▸ Requirement: Return all of the data exactly, omitting any images.

▸ Data provided:
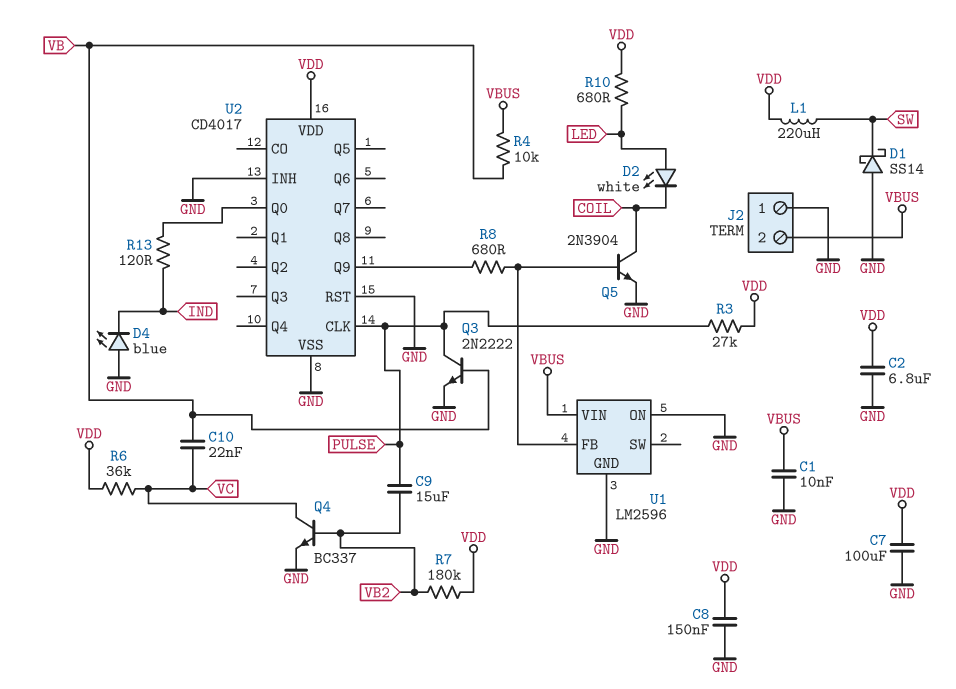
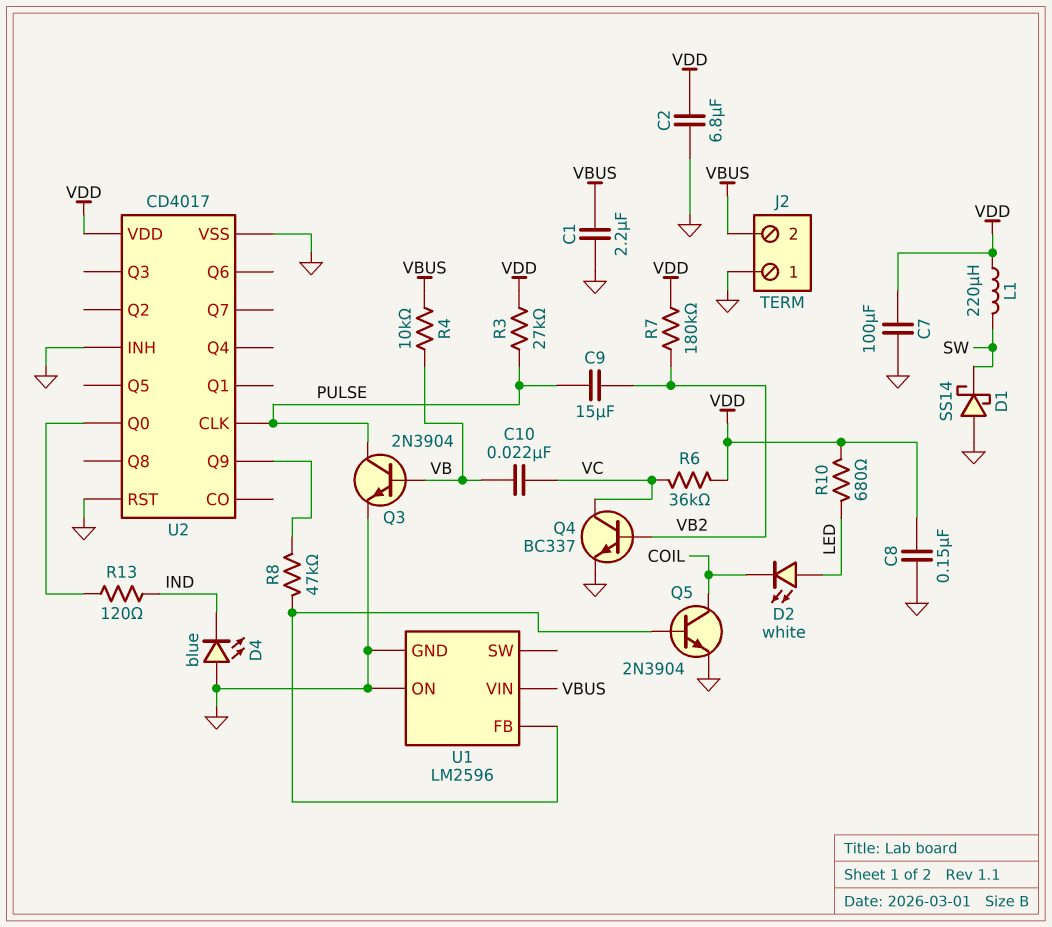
C1: 10nF (GND, VBUS) -> 2.2uF (GND, VBUS)
Q3: NPN 2N2222 (B VB, C PULSE, E GND) -> NPN 2N3904 (B VB, C PULSE, E GND)
R8: 680 (U1/FB, U2/Q9) -> 47k (U1/FB, U2/Q9)

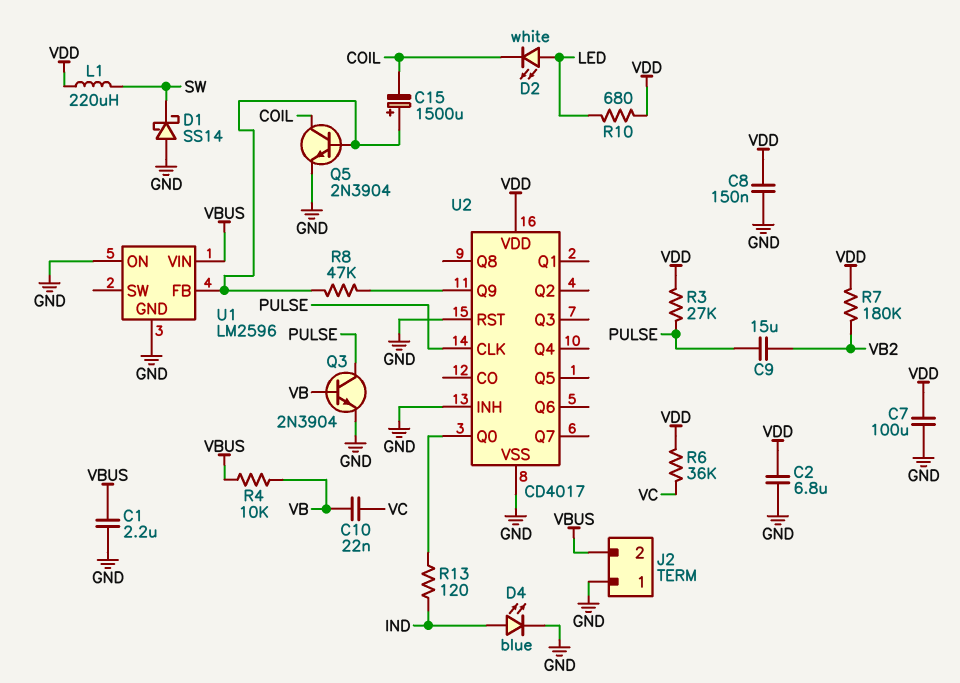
C15: none -> 1500uF (plus U1/FB, minus COIL)
D4: LED blue (A GND, K IND) -> LED blue (A IND, K GND)
Q4: NPN BC337 (B VB2, C VC, E GND) -> none

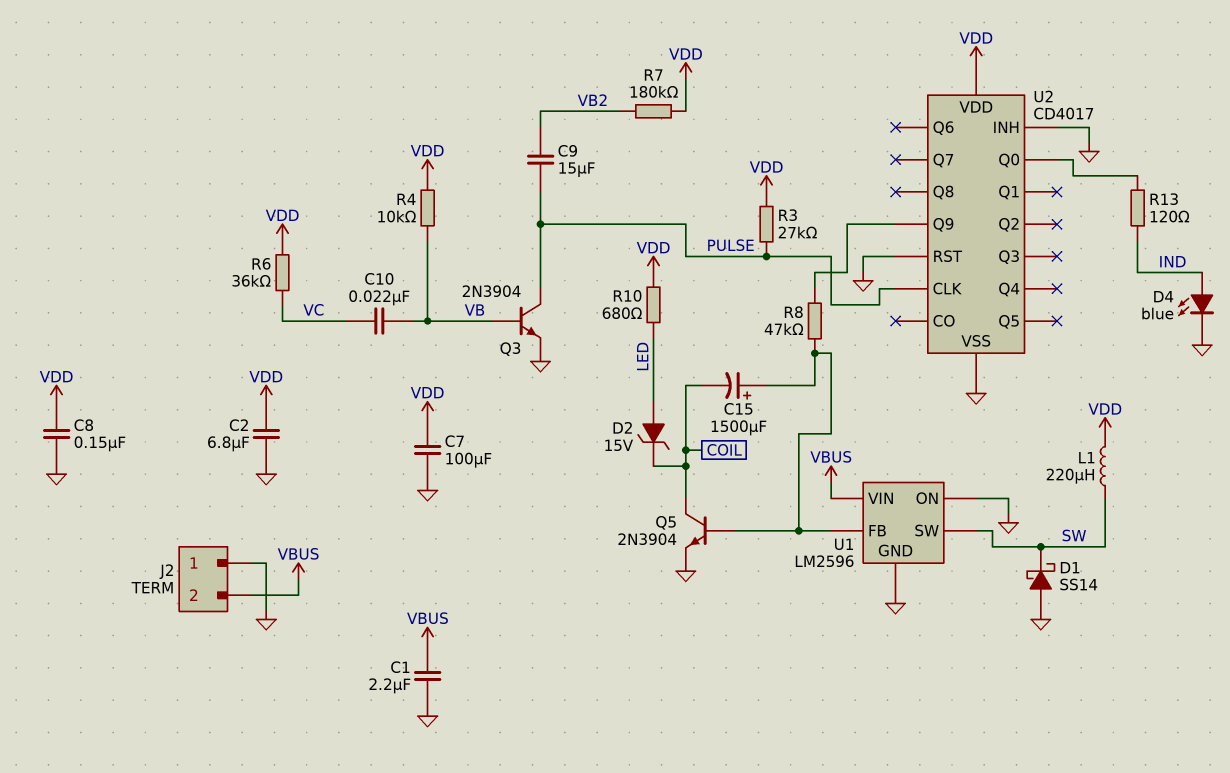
D2: LED white (A LED, K COIL) -> zener 15V (A LED, K COIL)
R4: 10k (VB, VBUS) -> 10k (VB, VDD)
U1 pin SW: none -> SW

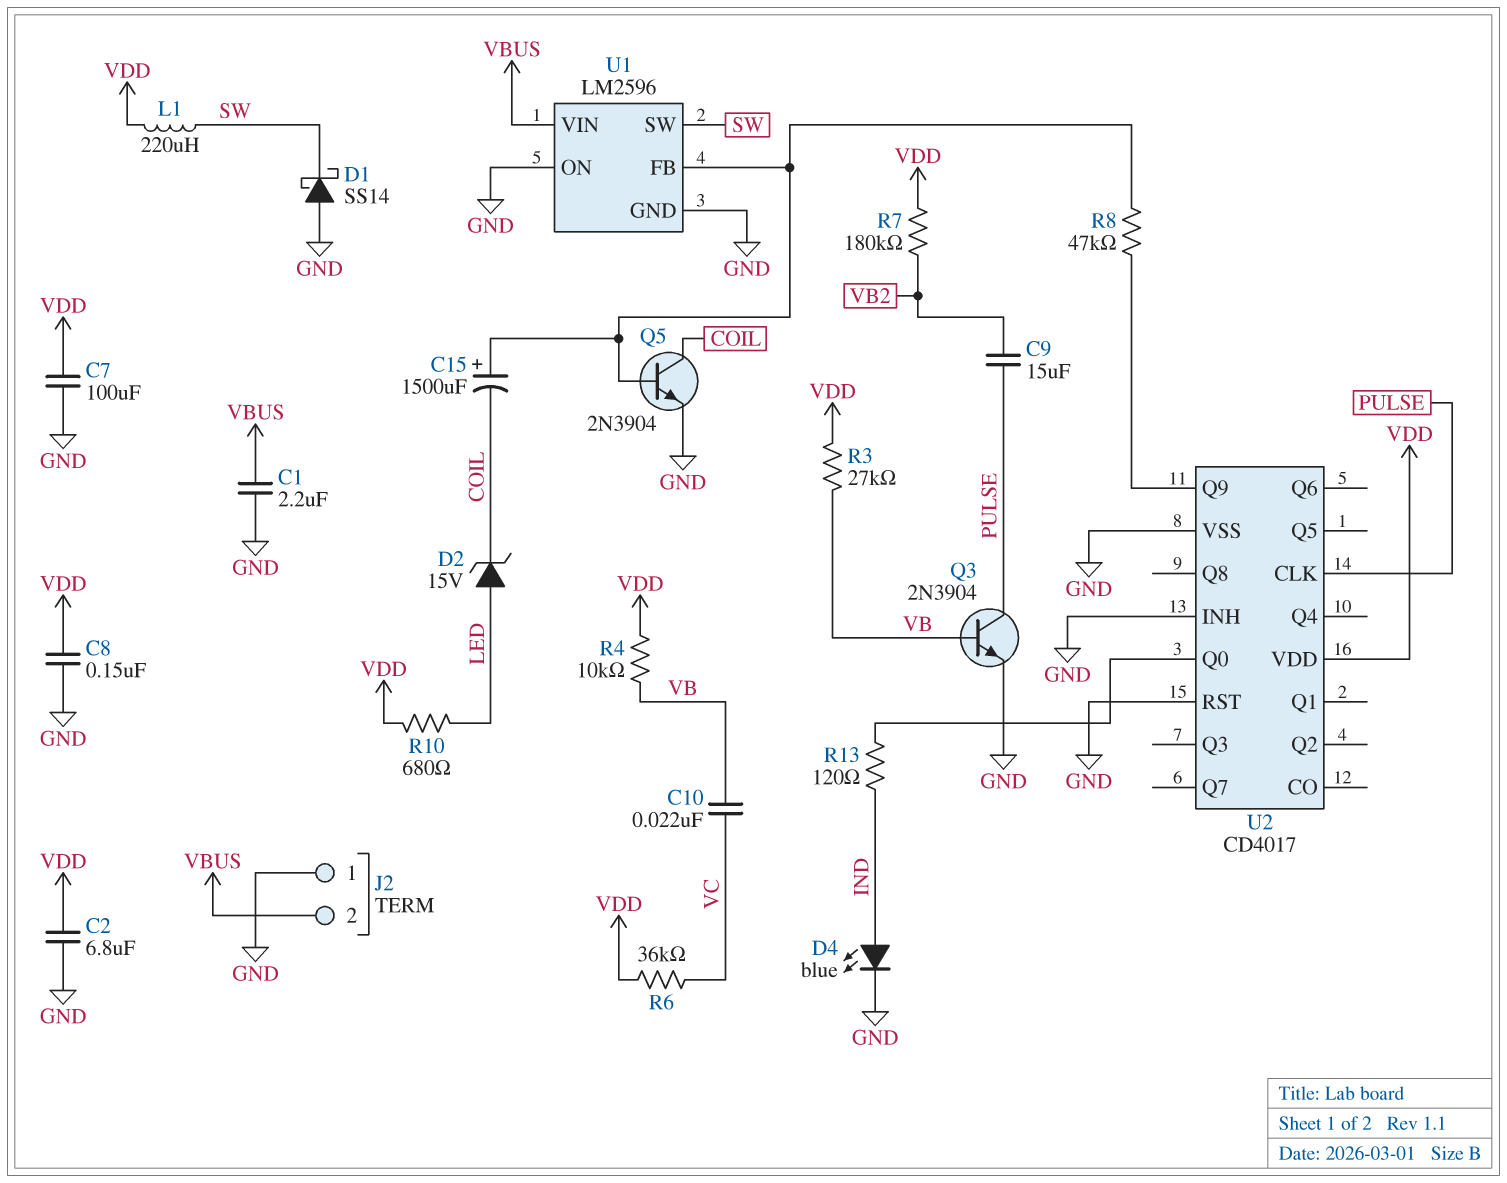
R3: 27k (PULSE, VDD) -> 27k (VB, VDD)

▸ Answer box:
C1: 10nF (GND, VBUS) -> 2.2uF (GND, VBUS)
Q3: NPN 2N2222 (B VB, C PULSE, E GND) -> NPN 2N3904 (B VB, C PULSE, E GND)
R8: 680 (U1/FB, U2/Q9) -> 47k (U1/FB, U2/Q9)

C15: none -> 1500uF (plus U1/FB, minus COIL)
D4: LED blue (A GND, K IND) -> LED blue (A IND, K GND)
Q4: NPN BC337 (B VB2, C VC, E GND) -> none

D2: LED white (A LED, K COIL) -> zener 15V (A LED, K COIL)
R4: 10k (VB, VBUS) -> 10k (VB, VDD)
U1 pin SW: none -> SW

R3: 27k (PULSE, VDD) -> 27k (VB, VDD)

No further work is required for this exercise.